GOAL OF THE EXERCISE: The tail of the records, from the line containing "new: purple mushroom" through the final line, should be printed exactly and on its own.

RECORDS FOR THIS EXERCISE:
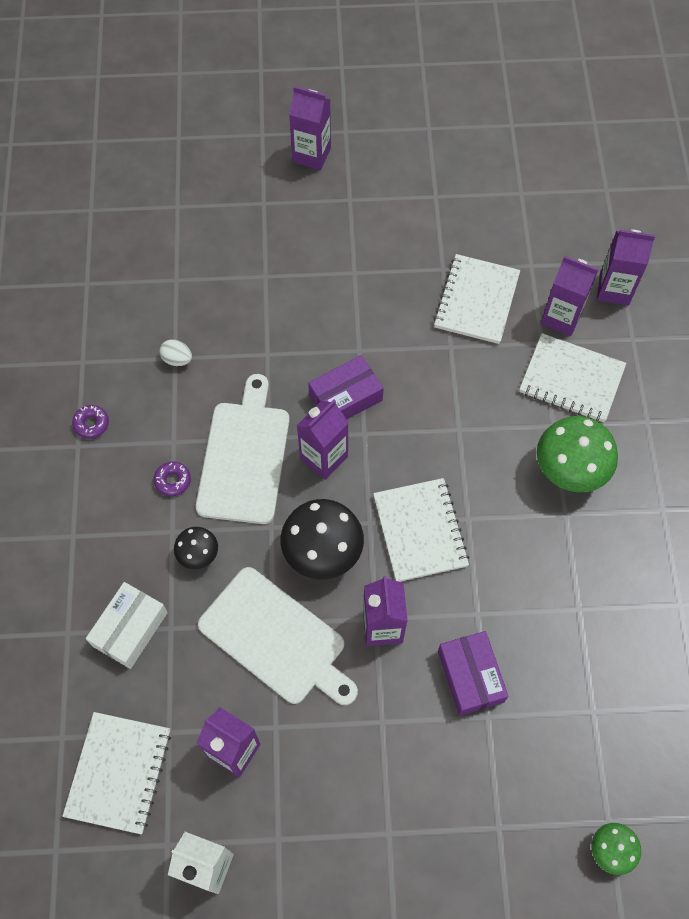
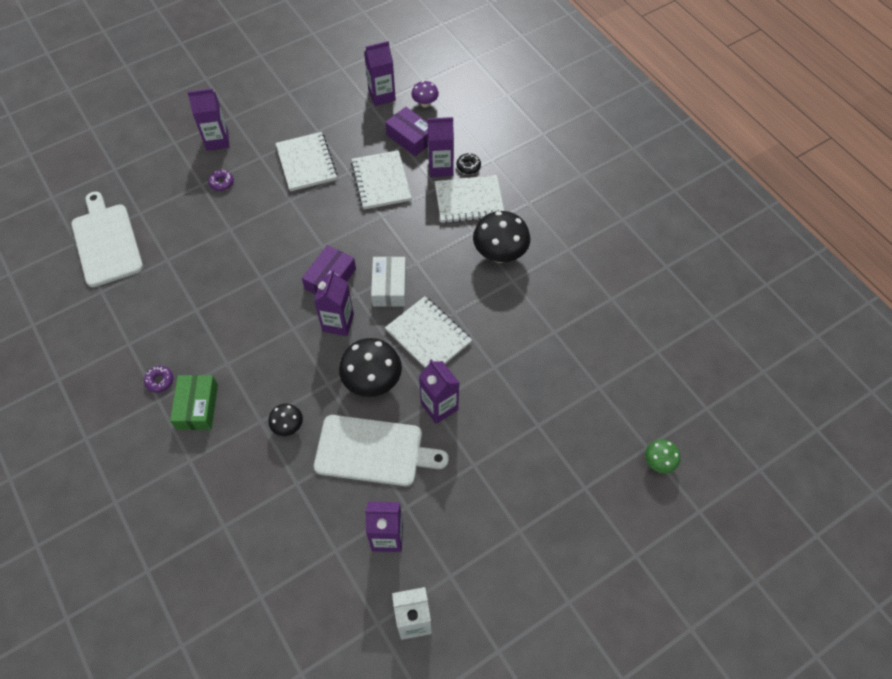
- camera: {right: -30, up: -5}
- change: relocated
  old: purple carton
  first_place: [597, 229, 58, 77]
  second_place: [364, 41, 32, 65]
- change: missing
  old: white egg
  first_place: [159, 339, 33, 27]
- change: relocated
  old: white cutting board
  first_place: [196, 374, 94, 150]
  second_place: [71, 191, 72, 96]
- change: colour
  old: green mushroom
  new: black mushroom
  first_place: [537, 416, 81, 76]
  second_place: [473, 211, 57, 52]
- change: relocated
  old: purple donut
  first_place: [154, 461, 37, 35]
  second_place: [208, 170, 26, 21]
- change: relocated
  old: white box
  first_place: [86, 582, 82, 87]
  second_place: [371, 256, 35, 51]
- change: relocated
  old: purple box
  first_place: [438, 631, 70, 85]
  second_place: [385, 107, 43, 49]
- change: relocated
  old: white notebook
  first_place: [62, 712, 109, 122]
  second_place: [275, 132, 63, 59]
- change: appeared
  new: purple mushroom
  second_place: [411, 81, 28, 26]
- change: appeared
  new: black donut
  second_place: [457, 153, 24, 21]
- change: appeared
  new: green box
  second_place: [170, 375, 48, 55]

RESULT:
  new: purple mushroom
  second_place: [411, 81, 28, 26]
- change: appeared
  new: black donut
  second_place: [457, 153, 24, 21]
- change: appeared
  new: green box
  second_place: [170, 375, 48, 55]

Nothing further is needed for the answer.